Start of Data shown
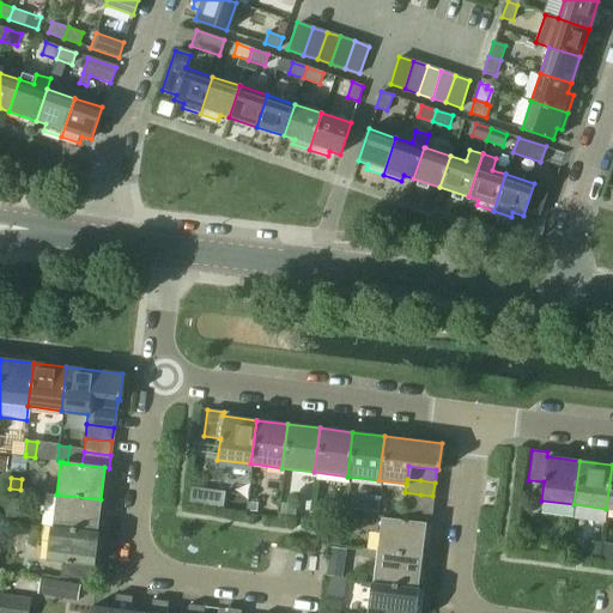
[(207,490),(192,487),(190,502),(205,504),(207,490)]
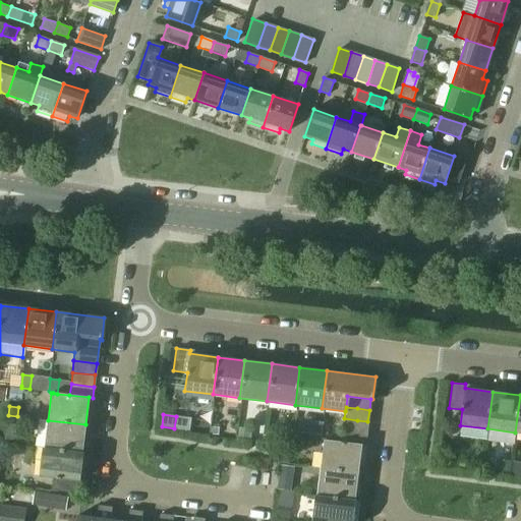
[(19,418),(7,417),(4,441),(17,442),(19,418)]
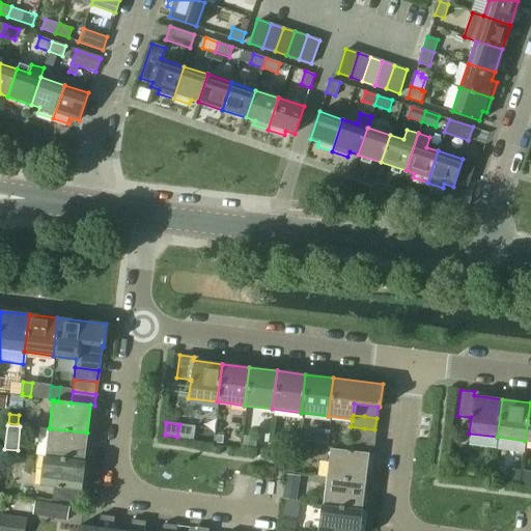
[(373,442),(374,429),(351,426),(350,439),(373,442)]
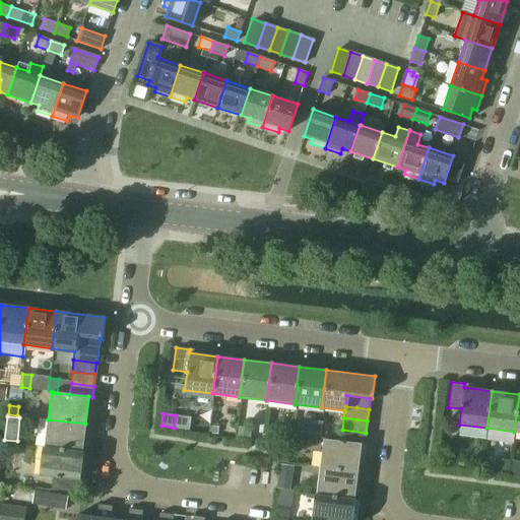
[(48,419),(44,448),(82,452),(85,424),(48,419)]
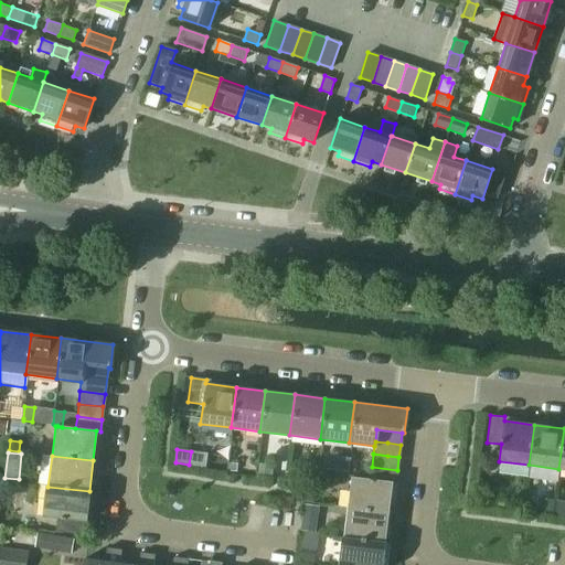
[(323,469),(331,470),(333,457),(326,456),(323,469)]
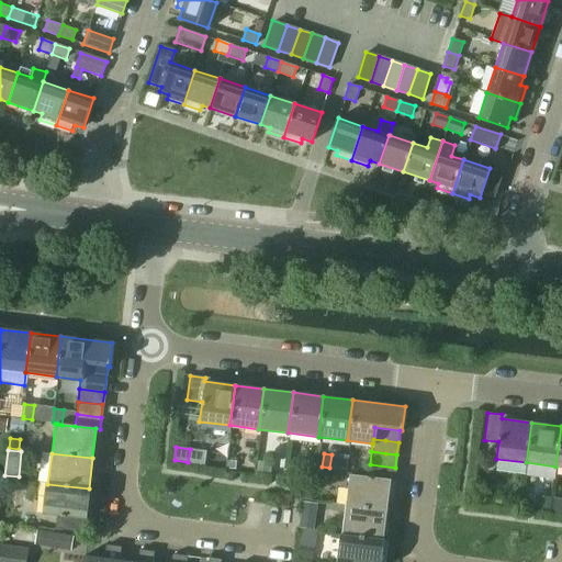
[(228,460),(227,470),(237,471),(238,461),(228,460)]
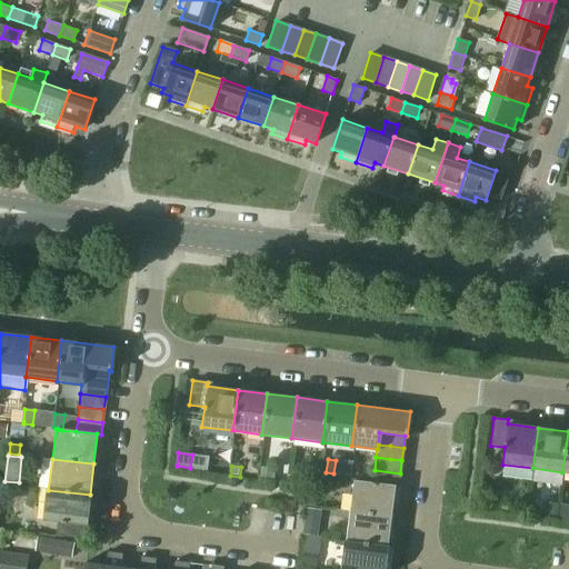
[(276,469),(262,467),(260,479),(273,481),(276,469)]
End of Data shown
How to complete this task:
The data must come back word for word, with every picture removed.

Completed exercise:
[(207,490),(192,487),(190,502),(205,504),(207,490)]
[(19,418),(7,417),(4,441),(17,442),(19,418)]
[(373,442),(374,429),(351,426),(350,439),(373,442)]
[(48,419),(44,448),(82,452),(85,424),(48,419)]
[(323,469),(331,470),(333,457),(326,456),(323,469)]
[(228,460),(227,470),(237,471),(238,461),(228,460)]
[(276,469),(262,467),(260,479),(273,481),(276,469)]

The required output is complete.